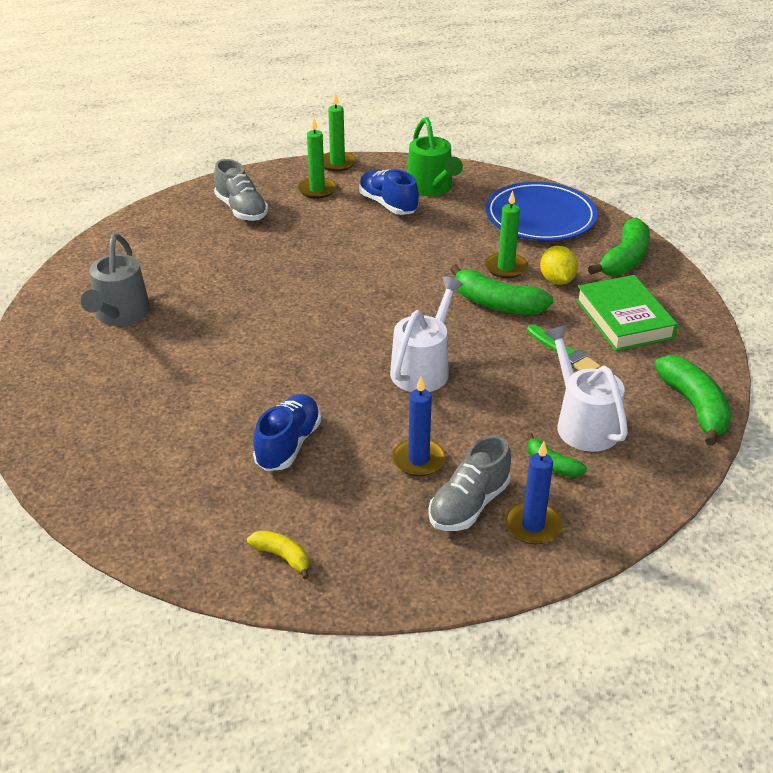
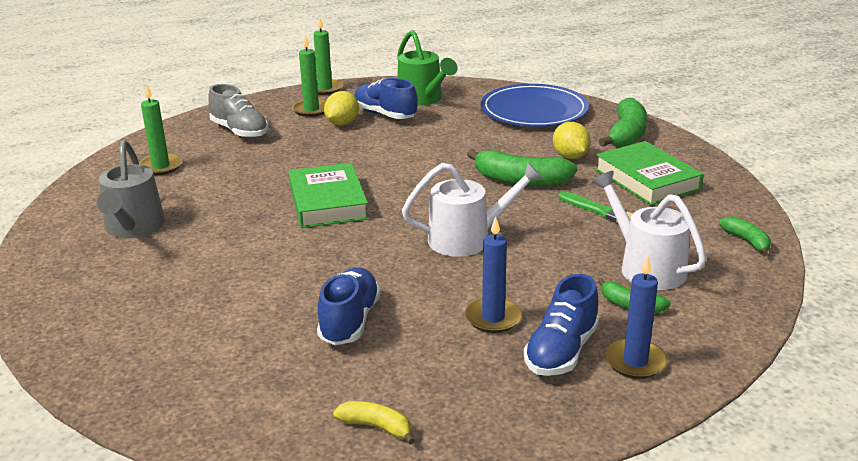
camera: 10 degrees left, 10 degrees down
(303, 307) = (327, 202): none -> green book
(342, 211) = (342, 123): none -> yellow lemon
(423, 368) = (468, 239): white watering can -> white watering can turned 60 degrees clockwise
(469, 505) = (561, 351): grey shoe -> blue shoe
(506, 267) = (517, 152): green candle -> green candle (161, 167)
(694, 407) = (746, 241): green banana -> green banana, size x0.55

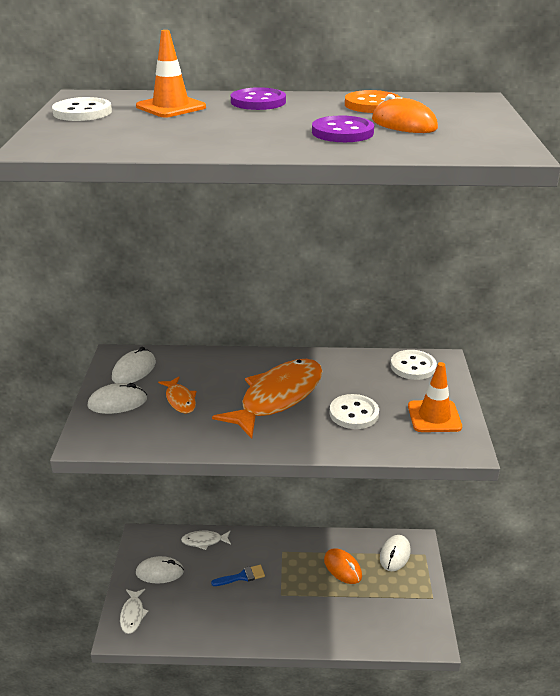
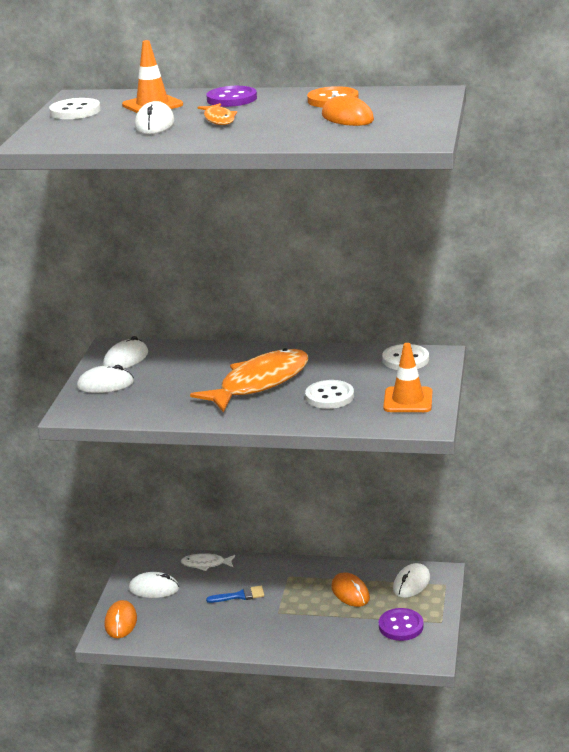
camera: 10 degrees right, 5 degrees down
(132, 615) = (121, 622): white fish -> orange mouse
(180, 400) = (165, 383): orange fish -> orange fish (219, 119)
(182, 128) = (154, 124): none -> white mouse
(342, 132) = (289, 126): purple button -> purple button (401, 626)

--

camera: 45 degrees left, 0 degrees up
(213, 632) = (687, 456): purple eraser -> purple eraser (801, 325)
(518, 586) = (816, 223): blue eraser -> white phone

• _Exercise brief_: Above this task is a listing. Restate, word for word and with nothing added, the lines from the one with "camera: 45 degrees left, 0 degrees up" through the one with "(518, 586) = (816, 223): blue".

• _Result of this exercise_:
camera: 45 degrees left, 0 degrees up
(213, 632) = (687, 456): purple eraser -> purple eraser (801, 325)
(518, 586) = (816, 223): blue eraser -> white phone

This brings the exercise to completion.